| Task to complete |
Find the line containing "Someone carried the" in the entries; transcribe it and all remaining lines through the end, exactly as they appear, but not the pictures.
---- Task data
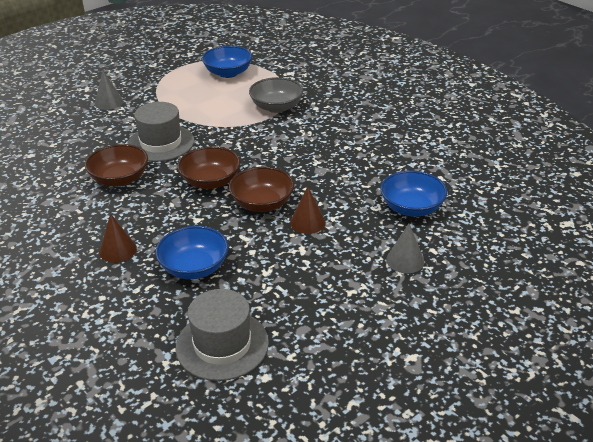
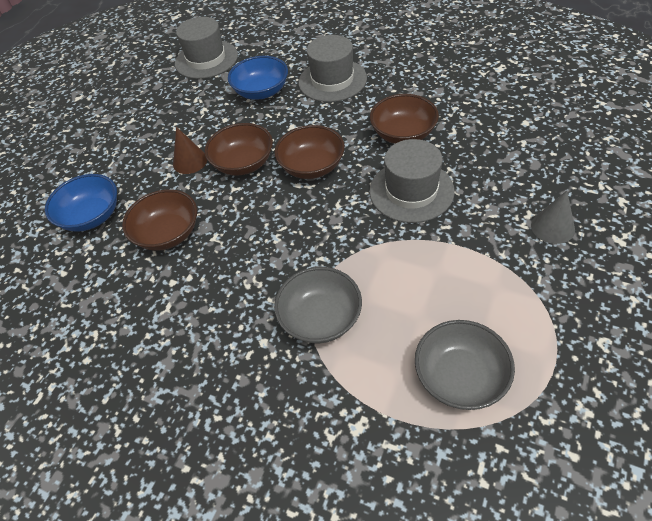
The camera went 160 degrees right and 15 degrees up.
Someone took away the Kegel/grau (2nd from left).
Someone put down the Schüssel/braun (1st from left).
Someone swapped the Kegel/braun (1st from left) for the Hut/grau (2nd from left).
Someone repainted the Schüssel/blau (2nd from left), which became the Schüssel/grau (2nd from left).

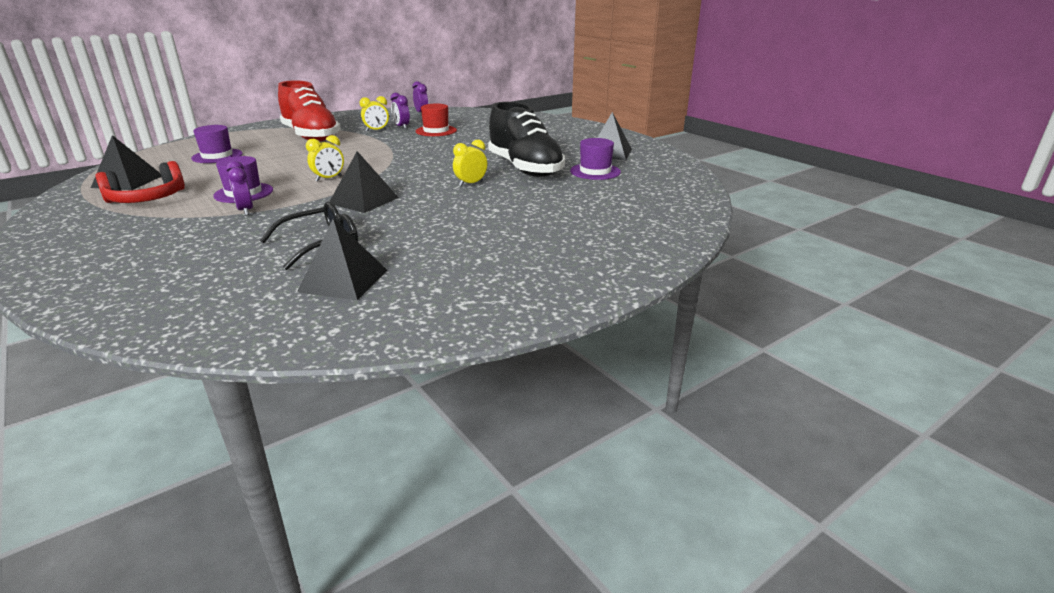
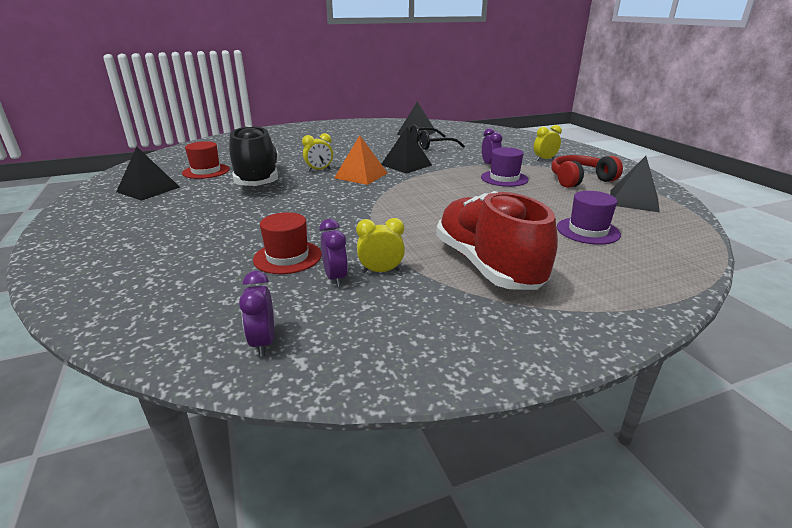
The camera went 165 degrees left and 0 degrees up.
Someone put down the Pyramide/orange.
Someone carried the Wecker/gelb (1st from left in the first image).
Someone repainted the Hut/lila (3rd from left), which became the Hut/rot (1st from left).

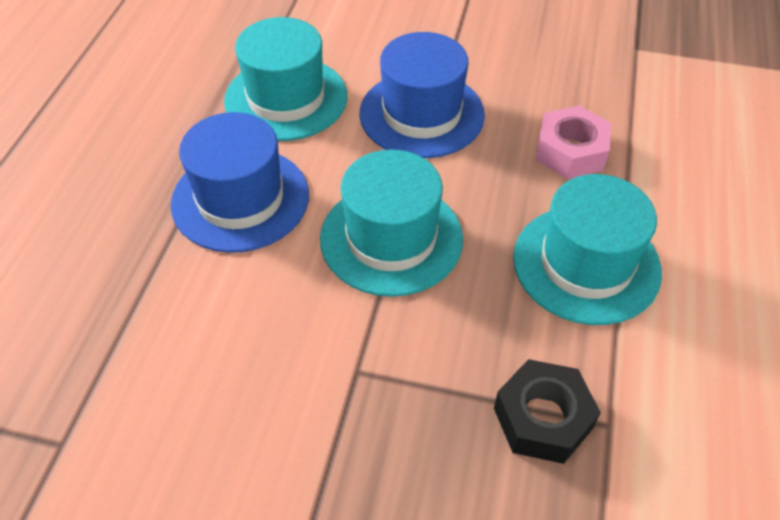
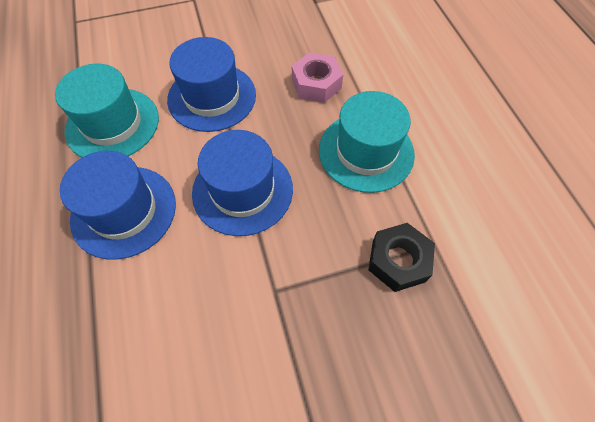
The camera went 30 degrees left and 10 degrees up.
Someone repainted the Hut/türkis (2nd from left), which became the Hut/blau (3rd from left).

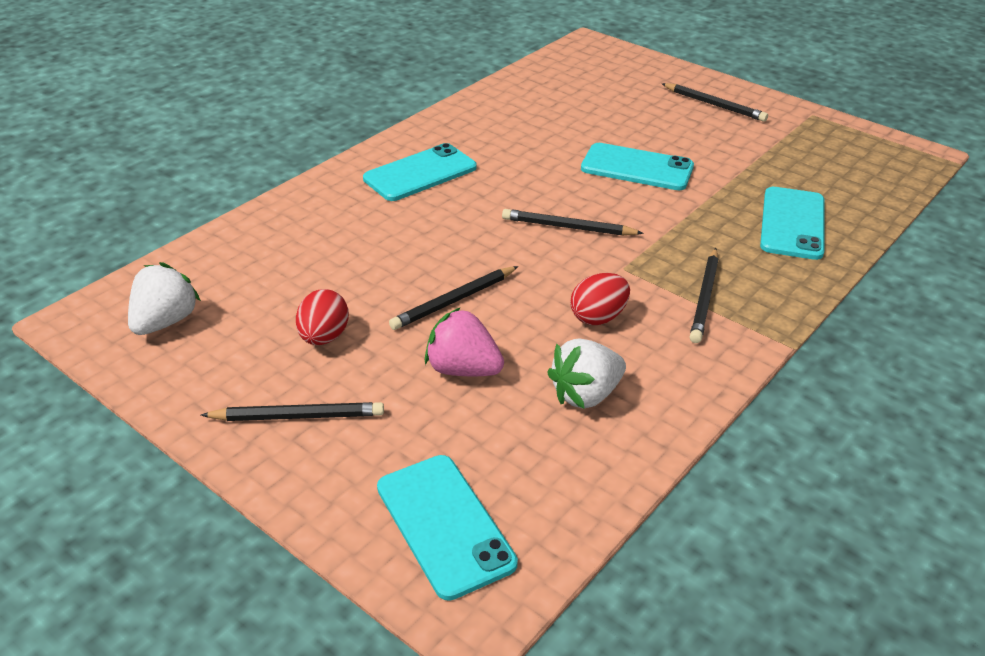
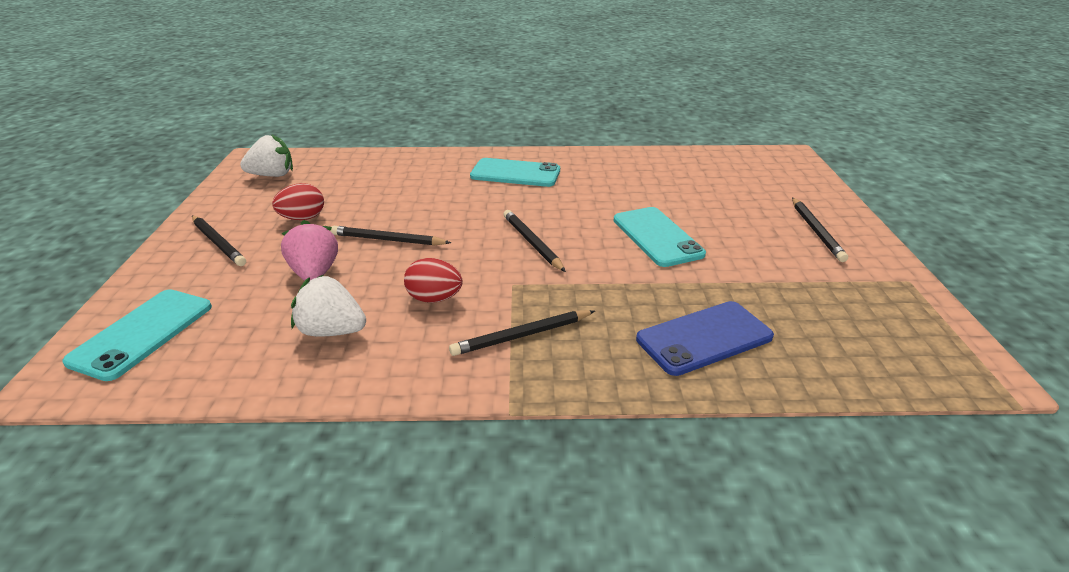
The camera went 50 degrees right and 5 degrees down.
Someone repainted the Handy/türkis (4th from left), which became the Handy/blau.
--------
| Solution to this exercise |
Someone carried the Wecker/gelb (1st from left in the first image).
Someone repainted the Hut/lila (3rd from left), which became the Hut/rot (1st from left).

The camera went 30 degrees left and 10 degrees up.
Someone repainted the Hut/türkis (2nd from left), which became the Hut/blau (3rd from left).

The camera went 50 degrees right and 5 degrees down.
Someone repainted the Handy/türkis (4th from left), which became the Handy/blau.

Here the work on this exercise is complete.